Problem details: Your transcription must include every record word for word and no pictures.
== Segment start ==
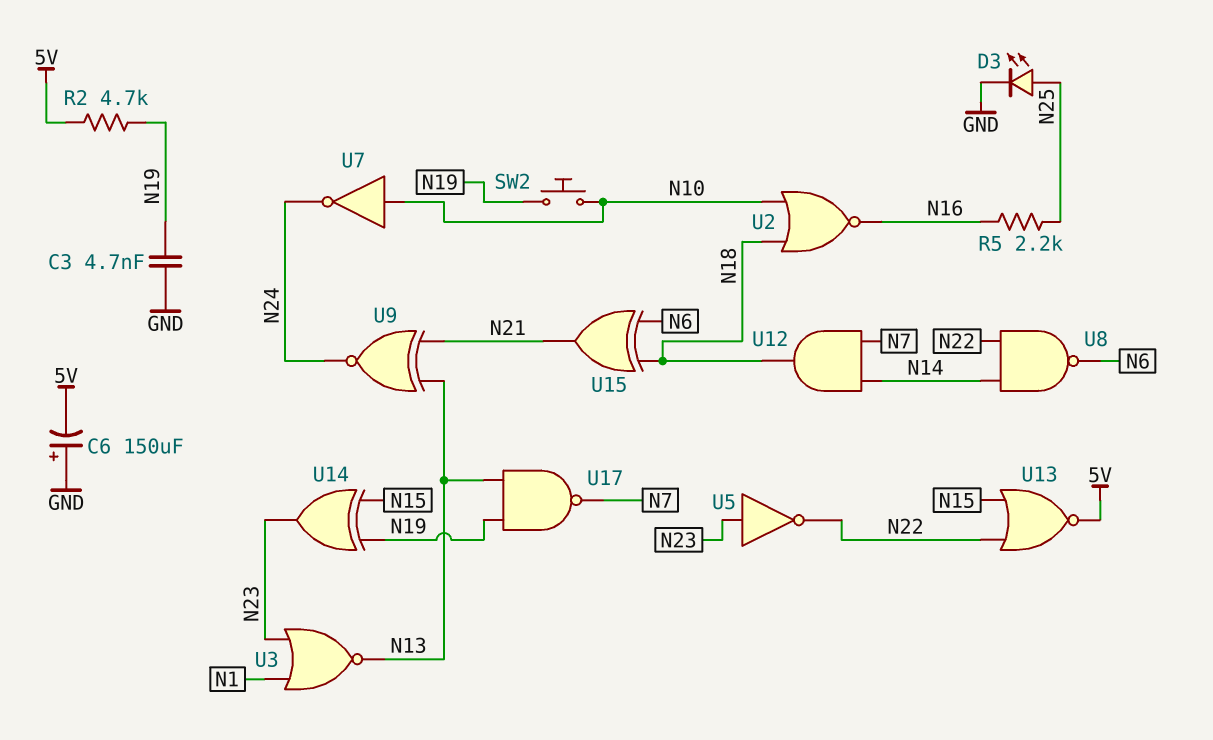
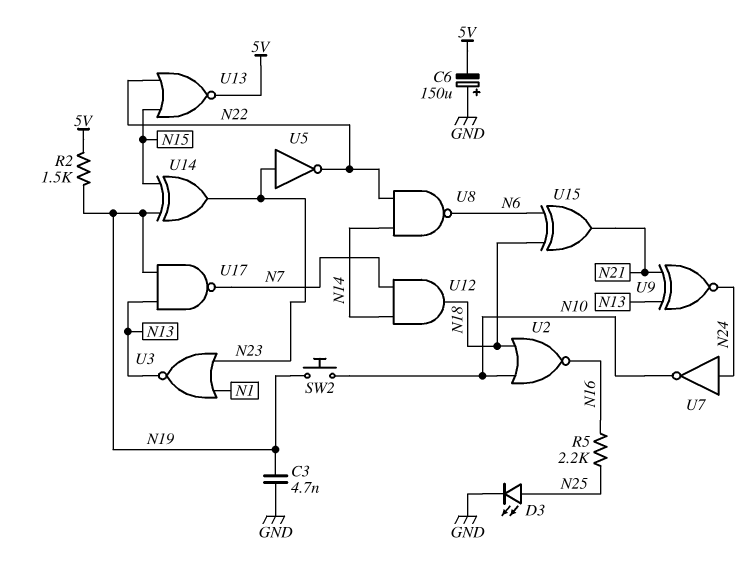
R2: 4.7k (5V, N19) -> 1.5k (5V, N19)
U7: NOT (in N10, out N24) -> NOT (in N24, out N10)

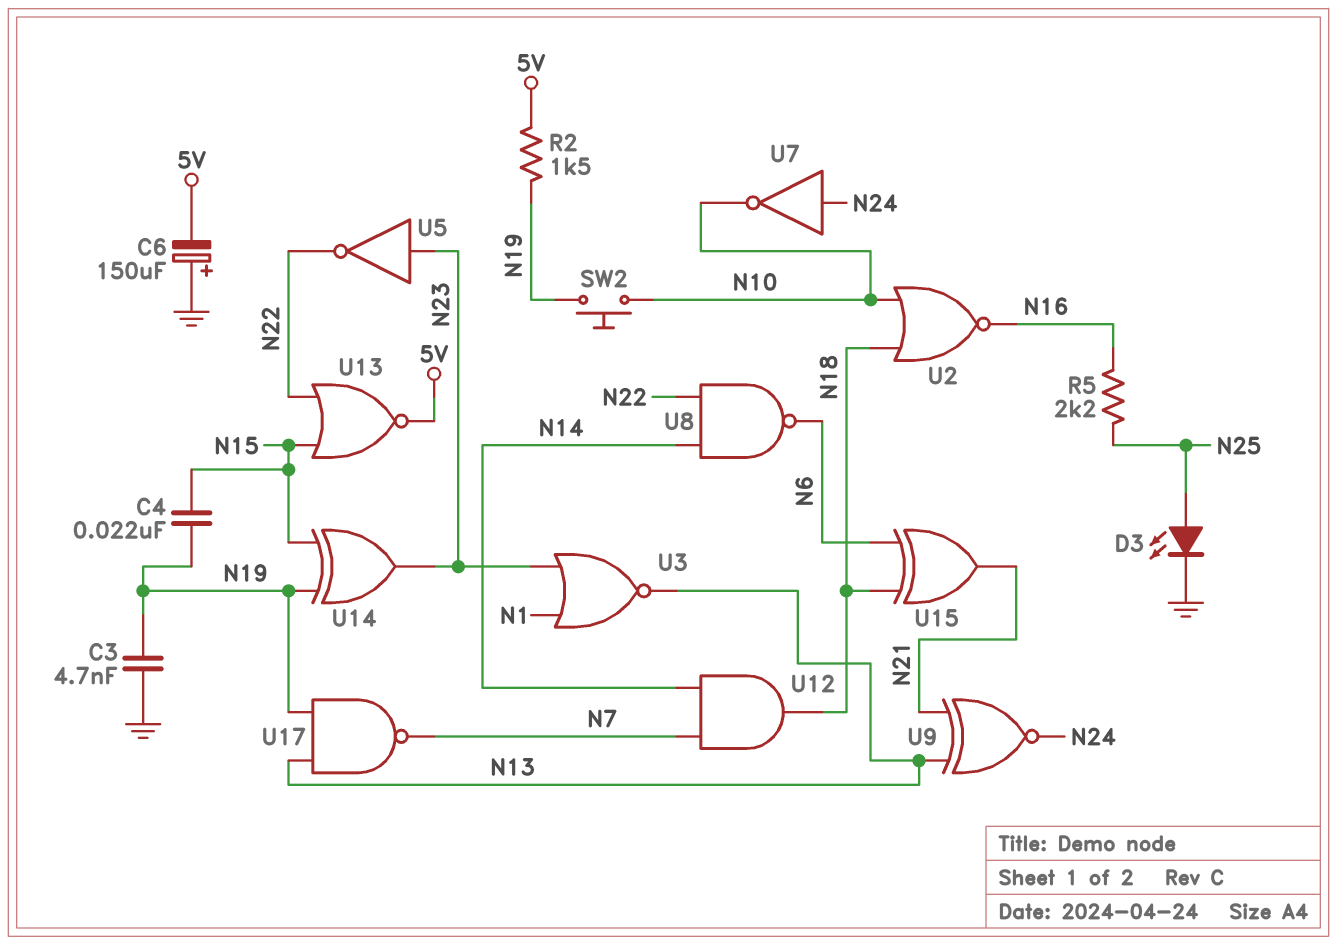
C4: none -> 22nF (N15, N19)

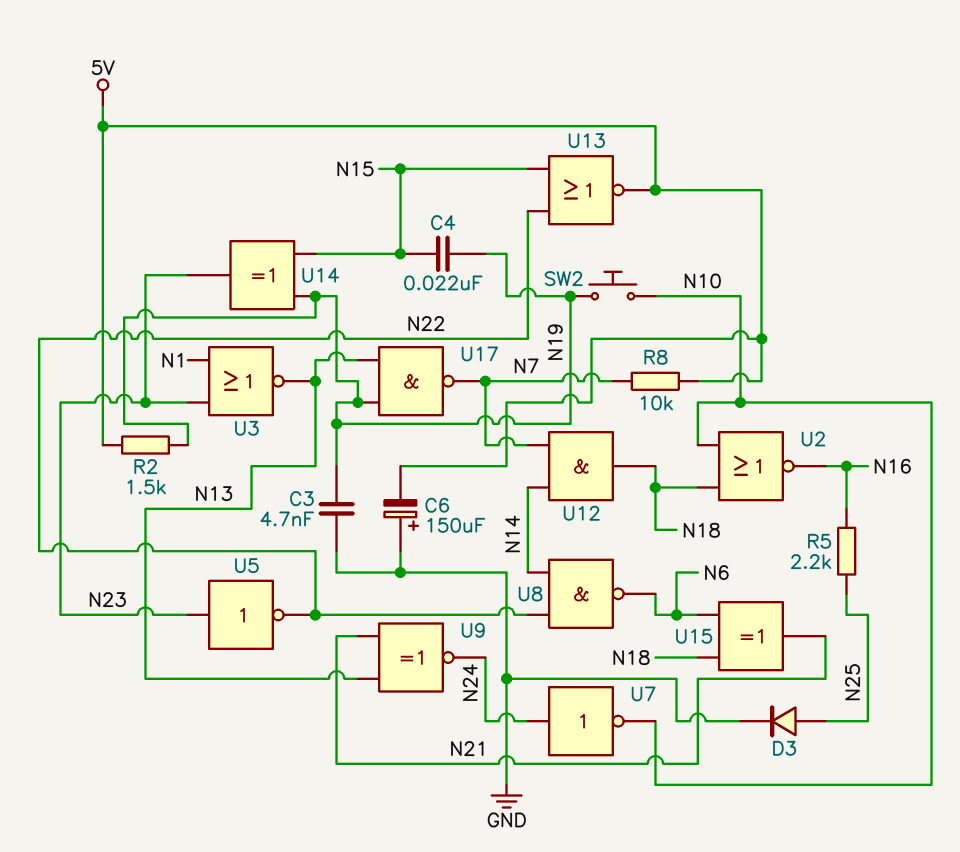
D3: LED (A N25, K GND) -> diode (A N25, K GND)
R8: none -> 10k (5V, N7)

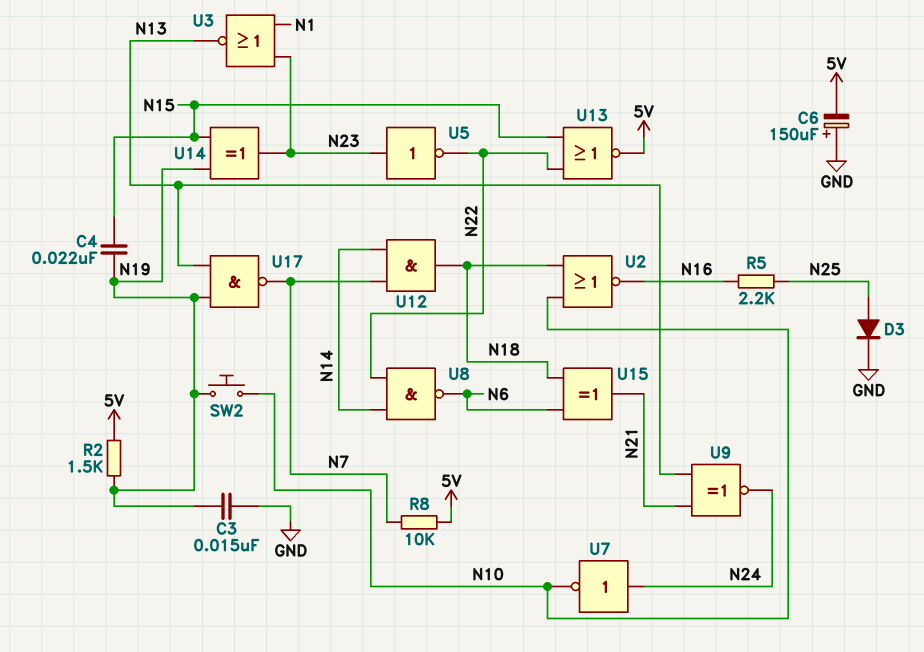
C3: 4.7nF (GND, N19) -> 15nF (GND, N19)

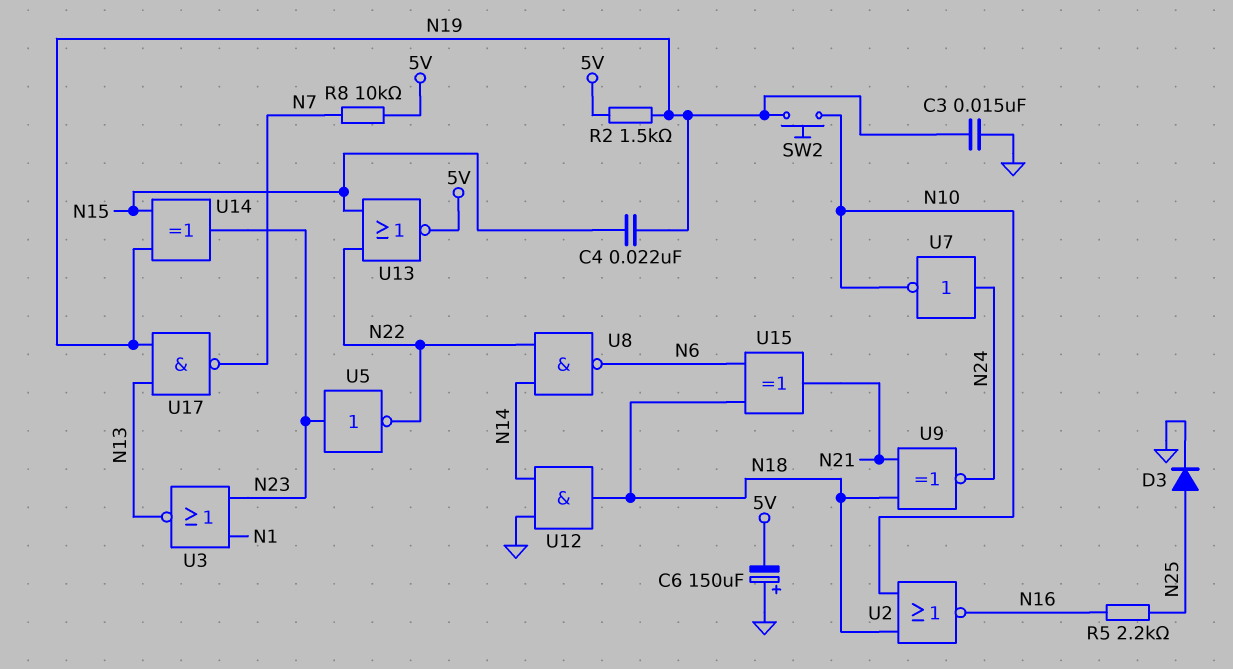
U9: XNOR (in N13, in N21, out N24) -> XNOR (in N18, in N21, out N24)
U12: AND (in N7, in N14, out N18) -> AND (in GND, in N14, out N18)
== Segment end ==
Reply to the exercise:
R2: 4.7k (5V, N19) -> 1.5k (5V, N19)
U7: NOT (in N10, out N24) -> NOT (in N24, out N10)

C4: none -> 22nF (N15, N19)

D3: LED (A N25, K GND) -> diode (A N25, K GND)
R8: none -> 10k (5V, N7)

C3: 4.7nF (GND, N19) -> 15nF (GND, N19)

U9: XNOR (in N13, in N21, out N24) -> XNOR (in N18, in N21, out N24)
U12: AND (in N7, in N14, out N18) -> AND (in GND, in N14, out N18)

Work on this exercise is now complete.